Segment Start: Given data

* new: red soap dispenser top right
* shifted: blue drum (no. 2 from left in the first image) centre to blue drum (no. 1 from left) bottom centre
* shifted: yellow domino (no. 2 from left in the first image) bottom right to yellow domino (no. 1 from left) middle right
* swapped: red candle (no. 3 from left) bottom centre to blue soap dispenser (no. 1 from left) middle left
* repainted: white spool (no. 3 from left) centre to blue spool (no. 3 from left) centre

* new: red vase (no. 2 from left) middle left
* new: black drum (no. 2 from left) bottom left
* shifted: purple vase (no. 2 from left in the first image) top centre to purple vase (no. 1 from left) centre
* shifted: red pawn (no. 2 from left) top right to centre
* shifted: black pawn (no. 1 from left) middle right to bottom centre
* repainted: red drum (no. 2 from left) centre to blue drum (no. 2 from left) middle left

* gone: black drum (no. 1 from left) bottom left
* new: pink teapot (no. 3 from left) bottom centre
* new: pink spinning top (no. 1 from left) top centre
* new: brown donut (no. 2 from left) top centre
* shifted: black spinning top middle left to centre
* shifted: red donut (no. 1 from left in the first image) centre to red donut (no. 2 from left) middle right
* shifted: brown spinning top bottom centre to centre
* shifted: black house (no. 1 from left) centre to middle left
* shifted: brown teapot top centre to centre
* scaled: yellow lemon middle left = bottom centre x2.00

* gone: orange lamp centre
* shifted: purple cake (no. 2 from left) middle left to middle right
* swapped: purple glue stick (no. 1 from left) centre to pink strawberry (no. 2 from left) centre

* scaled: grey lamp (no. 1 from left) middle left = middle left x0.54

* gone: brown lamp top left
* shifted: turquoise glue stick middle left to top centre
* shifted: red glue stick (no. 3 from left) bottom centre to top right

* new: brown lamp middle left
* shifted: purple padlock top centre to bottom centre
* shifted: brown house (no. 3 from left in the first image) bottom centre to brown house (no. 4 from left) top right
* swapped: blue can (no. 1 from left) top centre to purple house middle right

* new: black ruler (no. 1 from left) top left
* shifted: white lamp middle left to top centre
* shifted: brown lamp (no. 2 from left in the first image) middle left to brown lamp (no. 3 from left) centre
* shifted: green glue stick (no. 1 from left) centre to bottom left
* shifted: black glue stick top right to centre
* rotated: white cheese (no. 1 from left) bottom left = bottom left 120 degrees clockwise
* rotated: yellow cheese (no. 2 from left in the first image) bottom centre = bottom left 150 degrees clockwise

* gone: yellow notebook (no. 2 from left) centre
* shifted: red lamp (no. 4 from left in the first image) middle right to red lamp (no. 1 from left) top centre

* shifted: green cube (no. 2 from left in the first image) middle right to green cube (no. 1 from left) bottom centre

Segment End: Given data

**What the task asks:**
Once you have read the records, write every one of them out again exactly.

**Worked solution:**
* new: red soap dispenser top right
* shifted: blue drum (no. 2 from left in the first image) centre to blue drum (no. 1 from left) bottom centre
* shifted: yellow domino (no. 2 from left in the first image) bottom right to yellow domino (no. 1 from left) middle right
* swapped: red candle (no. 3 from left) bottom centre to blue soap dispenser (no. 1 from left) middle left
* repainted: white spool (no. 3 from left) centre to blue spool (no. 3 from left) centre

* new: red vase (no. 2 from left) middle left
* new: black drum (no. 2 from left) bottom left
* shifted: purple vase (no. 2 from left in the first image) top centre to purple vase (no. 1 from left) centre
* shifted: red pawn (no. 2 from left) top right to centre
* shifted: black pawn (no. 1 from left) middle right to bottom centre
* repainted: red drum (no. 2 from left) centre to blue drum (no. 2 from left) middle left

* gone: black drum (no. 1 from left) bottom left
* new: pink teapot (no. 3 from left) bottom centre
* new: pink spinning top (no. 1 from left) top centre
* new: brown donut (no. 2 from left) top centre
* shifted: black spinning top middle left to centre
* shifted: red donut (no. 1 from left in the first image) centre to red donut (no. 2 from left) middle right
* shifted: brown spinning top bottom centre to centre
* shifted: black house (no. 1 from left) centre to middle left
* shifted: brown teapot top centre to centre
* scaled: yellow lemon middle left = bottom centre x2.00

* gone: orange lamp centre
* shifted: purple cake (no. 2 from left) middle left to middle right
* swapped: purple glue stick (no. 1 from left) centre to pink strawberry (no. 2 from left) centre

* scaled: grey lamp (no. 1 from left) middle left = middle left x0.54

* gone: brown lamp top left
* shifted: turquoise glue stick middle left to top centre
* shifted: red glue stick (no. 3 from left) bottom centre to top right

* new: brown lamp middle left
* shifted: purple padlock top centre to bottom centre
* shifted: brown house (no. 3 from left in the first image) bottom centre to brown house (no. 4 from left) top right
* swapped: blue can (no. 1 from left) top centre to purple house middle right

* new: black ruler (no. 1 from left) top left
* shifted: white lamp middle left to top centre
* shifted: brown lamp (no. 2 from left in the first image) middle left to brown lamp (no. 3 from left) centre
* shifted: green glue stick (no. 1 from left) centre to bottom left
* shifted: black glue stick top right to centre
* rotated: white cheese (no. 1 from left) bottom left = bottom left 120 degrees clockwise
* rotated: yellow cheese (no. 2 from left in the first image) bottom centre = bottom left 150 degrees clockwise

* gone: yellow notebook (no. 2 from left) centre
* shifted: red lamp (no. 4 from left in the first image) middle right to red lamp (no. 1 from left) top centre

* shifted: green cube (no. 2 from left in the first image) middle right to green cube (no. 1 from left) bottom centre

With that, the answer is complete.